__Work required__: Please print out every entry below, verbatim.

━━━━━ Dataset extract

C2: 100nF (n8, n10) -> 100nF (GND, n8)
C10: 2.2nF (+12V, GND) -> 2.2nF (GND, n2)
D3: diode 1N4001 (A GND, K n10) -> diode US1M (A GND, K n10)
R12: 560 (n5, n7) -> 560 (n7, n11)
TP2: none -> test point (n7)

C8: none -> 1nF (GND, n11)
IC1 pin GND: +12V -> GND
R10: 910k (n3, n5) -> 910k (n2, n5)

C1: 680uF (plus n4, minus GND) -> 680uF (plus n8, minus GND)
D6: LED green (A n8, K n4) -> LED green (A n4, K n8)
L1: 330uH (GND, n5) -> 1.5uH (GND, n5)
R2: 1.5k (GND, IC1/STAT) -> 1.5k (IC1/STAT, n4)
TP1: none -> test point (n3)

━━━━━━━━━━

__Answer to this exercise__:
C2: 100nF (n8, n10) -> 100nF (GND, n8)
C10: 2.2nF (+12V, GND) -> 2.2nF (GND, n2)
D3: diode 1N4001 (A GND, K n10) -> diode US1M (A GND, K n10)
R12: 560 (n5, n7) -> 560 (n7, n11)
TP2: none -> test point (n7)

C8: none -> 1nF (GND, n11)
IC1 pin GND: +12V -> GND
R10: 910k (n3, n5) -> 910k (n2, n5)

C1: 680uF (plus n4, minus GND) -> 680uF (plus n8, minus GND)
D6: LED green (A n8, K n4) -> LED green (A n4, K n8)
L1: 330uH (GND, n5) -> 1.5uH (GND, n5)
R2: 1.5k (GND, IC1/STAT) -> 1.5k (IC1/STAT, n4)
TP1: none -> test point (n3)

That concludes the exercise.